[Data in this exercise]

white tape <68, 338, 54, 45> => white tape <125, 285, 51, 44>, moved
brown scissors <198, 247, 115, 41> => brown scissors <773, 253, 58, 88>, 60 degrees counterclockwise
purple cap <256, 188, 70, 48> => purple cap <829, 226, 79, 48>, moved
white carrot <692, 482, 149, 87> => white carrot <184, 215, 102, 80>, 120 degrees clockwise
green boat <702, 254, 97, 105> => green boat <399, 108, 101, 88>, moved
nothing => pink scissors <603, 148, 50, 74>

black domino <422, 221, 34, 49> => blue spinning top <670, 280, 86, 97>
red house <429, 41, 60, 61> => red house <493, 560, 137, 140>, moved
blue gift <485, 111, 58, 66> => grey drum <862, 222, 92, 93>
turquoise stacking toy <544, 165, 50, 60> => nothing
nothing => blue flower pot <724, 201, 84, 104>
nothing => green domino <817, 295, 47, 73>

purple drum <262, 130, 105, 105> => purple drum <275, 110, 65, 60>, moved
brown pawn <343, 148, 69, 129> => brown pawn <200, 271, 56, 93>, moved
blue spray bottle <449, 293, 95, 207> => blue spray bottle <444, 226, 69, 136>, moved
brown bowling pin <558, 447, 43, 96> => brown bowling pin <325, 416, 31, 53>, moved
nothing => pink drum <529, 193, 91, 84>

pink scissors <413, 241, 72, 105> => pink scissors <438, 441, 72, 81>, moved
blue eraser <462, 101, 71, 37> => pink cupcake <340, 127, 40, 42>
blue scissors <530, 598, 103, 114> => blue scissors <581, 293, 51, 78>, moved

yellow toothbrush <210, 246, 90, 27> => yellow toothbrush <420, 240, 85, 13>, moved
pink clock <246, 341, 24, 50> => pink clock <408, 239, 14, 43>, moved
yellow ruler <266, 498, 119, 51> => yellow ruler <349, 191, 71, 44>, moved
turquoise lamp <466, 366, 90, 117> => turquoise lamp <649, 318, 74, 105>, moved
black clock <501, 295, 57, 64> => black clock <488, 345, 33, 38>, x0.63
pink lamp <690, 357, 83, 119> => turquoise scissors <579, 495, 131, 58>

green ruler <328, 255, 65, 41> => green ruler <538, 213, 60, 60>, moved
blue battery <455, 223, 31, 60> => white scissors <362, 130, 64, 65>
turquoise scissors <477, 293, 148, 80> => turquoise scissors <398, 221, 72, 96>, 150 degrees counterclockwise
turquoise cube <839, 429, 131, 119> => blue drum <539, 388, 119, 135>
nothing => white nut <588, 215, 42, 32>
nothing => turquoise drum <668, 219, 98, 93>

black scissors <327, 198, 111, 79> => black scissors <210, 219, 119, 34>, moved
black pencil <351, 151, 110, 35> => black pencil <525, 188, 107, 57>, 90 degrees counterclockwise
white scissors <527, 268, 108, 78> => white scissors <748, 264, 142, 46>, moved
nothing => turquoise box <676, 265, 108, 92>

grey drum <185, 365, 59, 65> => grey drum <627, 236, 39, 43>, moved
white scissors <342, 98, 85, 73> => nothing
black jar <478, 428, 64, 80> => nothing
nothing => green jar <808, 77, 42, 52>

[/Data in this exercise]

What is required
Find the line with "brown scissors <198, 247, 115, 41>" in the entries above. Retype it and each line after it, exactly, through the line with "green boat <702, 254, 97, 105>", and stop there.

Written solution
brown scissors <198, 247, 115, 41> => brown scissors <773, 253, 58, 88>, 60 degrees counterclockwise
purple cap <256, 188, 70, 48> => purple cap <829, 226, 79, 48>, moved
white carrot <692, 482, 149, 87> => white carrot <184, 215, 102, 80>, 120 degrees clockwise
green boat <702, 254, 97, 105> => green boat <399, 108, 101, 88>, moved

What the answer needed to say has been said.